### Directions
Transcribe, word for word and without additions, each line below from the one containing "R14: 2k (n4, n13) -> 2k (n11, n22)" through the one containing "P1 pin 2: COM -> N5", both ends included.

Dataset records:
__________

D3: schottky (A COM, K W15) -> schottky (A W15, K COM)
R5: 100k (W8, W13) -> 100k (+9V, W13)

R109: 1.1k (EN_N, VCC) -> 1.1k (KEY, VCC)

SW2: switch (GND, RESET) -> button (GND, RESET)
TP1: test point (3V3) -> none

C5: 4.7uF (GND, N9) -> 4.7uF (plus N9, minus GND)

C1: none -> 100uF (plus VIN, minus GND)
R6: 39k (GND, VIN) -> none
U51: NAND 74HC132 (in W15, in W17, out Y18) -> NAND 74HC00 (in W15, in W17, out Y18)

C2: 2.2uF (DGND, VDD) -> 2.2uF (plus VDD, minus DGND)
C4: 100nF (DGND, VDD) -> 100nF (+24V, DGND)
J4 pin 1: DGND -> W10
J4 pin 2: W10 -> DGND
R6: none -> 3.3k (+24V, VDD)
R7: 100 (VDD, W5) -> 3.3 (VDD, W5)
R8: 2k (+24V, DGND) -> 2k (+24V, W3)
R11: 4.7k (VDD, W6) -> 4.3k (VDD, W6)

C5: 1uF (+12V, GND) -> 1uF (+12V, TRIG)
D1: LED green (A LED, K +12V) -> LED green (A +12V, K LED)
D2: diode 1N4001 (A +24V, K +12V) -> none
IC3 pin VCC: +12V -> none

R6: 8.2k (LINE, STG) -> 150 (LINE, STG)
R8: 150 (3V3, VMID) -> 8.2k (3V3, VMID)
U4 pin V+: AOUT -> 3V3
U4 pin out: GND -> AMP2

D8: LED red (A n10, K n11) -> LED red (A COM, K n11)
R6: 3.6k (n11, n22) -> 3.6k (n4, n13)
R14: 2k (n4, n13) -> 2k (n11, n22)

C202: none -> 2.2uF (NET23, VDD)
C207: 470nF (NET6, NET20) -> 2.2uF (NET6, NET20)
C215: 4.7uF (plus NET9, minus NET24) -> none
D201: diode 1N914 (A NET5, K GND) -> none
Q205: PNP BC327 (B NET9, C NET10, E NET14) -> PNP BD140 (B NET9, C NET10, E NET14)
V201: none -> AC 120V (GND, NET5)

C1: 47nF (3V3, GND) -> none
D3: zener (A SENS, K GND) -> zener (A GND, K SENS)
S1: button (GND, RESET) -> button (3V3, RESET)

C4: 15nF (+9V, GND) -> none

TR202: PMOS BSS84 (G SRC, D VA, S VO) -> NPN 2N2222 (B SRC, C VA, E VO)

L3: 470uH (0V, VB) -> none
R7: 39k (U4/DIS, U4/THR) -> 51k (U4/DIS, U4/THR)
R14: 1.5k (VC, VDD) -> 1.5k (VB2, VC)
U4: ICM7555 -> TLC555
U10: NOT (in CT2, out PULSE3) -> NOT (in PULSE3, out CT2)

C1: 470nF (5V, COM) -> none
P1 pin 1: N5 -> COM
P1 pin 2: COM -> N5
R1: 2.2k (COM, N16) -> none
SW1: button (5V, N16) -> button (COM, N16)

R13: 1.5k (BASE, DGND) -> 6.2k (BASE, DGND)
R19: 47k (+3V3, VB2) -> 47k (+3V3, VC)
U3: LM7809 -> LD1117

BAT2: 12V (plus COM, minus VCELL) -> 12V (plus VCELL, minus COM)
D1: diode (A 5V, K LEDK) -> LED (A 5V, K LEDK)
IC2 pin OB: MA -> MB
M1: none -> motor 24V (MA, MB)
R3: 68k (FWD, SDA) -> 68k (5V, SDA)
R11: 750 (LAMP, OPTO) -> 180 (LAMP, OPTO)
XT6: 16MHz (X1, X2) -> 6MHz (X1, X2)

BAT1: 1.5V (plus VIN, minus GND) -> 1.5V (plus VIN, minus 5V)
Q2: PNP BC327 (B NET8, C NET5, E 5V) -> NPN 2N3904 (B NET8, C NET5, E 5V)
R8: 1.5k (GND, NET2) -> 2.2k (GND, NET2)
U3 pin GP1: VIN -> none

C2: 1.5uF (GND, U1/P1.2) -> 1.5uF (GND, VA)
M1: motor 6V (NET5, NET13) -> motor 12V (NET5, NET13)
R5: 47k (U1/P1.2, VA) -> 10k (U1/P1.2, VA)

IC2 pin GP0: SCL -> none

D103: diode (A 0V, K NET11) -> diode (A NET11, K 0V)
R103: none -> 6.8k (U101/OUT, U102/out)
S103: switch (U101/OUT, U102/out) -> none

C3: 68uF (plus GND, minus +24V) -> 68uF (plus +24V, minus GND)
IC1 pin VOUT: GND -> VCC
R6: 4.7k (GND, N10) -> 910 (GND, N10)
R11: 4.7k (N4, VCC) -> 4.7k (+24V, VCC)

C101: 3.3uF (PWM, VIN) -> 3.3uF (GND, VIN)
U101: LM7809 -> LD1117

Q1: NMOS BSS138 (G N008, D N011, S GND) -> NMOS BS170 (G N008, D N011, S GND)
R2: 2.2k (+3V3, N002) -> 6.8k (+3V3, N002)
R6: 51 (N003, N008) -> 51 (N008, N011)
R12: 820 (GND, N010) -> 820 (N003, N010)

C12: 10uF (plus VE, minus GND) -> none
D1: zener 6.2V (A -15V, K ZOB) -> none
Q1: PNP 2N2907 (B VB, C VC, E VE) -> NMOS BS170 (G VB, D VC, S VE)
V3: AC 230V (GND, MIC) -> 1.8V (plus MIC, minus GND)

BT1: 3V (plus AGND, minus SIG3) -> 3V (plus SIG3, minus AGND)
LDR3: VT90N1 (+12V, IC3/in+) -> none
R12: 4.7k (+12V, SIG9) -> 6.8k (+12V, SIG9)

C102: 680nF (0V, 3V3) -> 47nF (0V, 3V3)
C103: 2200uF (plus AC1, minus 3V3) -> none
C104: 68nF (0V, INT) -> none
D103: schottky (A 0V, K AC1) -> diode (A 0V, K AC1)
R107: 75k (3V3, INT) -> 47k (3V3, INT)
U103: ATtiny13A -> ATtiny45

__________

### Task result
R14: 2k (n4, n13) -> 2k (n11, n22)

C202: none -> 2.2uF (NET23, VDD)
C207: 470nF (NET6, NET20) -> 2.2uF (NET6, NET20)
C215: 4.7uF (plus NET9, minus NET24) -> none
D201: diode 1N914 (A NET5, K GND) -> none
Q205: PNP BC327 (B NET9, C NET10, E NET14) -> PNP BD140 (B NET9, C NET10, E NET14)
V201: none -> AC 120V (GND, NET5)

C1: 47nF (3V3, GND) -> none
D3: zener (A SENS, K GND) -> zener (A GND, K SENS)
S1: button (GND, RESET) -> button (3V3, RESET)

C4: 15nF (+9V, GND) -> none

TR202: PMOS BSS84 (G SRC, D VA, S VO) -> NPN 2N2222 (B SRC, C VA, E VO)

L3: 470uH (0V, VB) -> none
R7: 39k (U4/DIS, U4/THR) -> 51k (U4/DIS, U4/THR)
R14: 1.5k (VC, VDD) -> 1.5k (VB2, VC)
U4: ICM7555 -> TLC555
U10: NOT (in CT2, out PULSE3) -> NOT (in PULSE3, out CT2)

C1: 470nF (5V, COM) -> none
P1 pin 1: N5 -> COM
P1 pin 2: COM -> N5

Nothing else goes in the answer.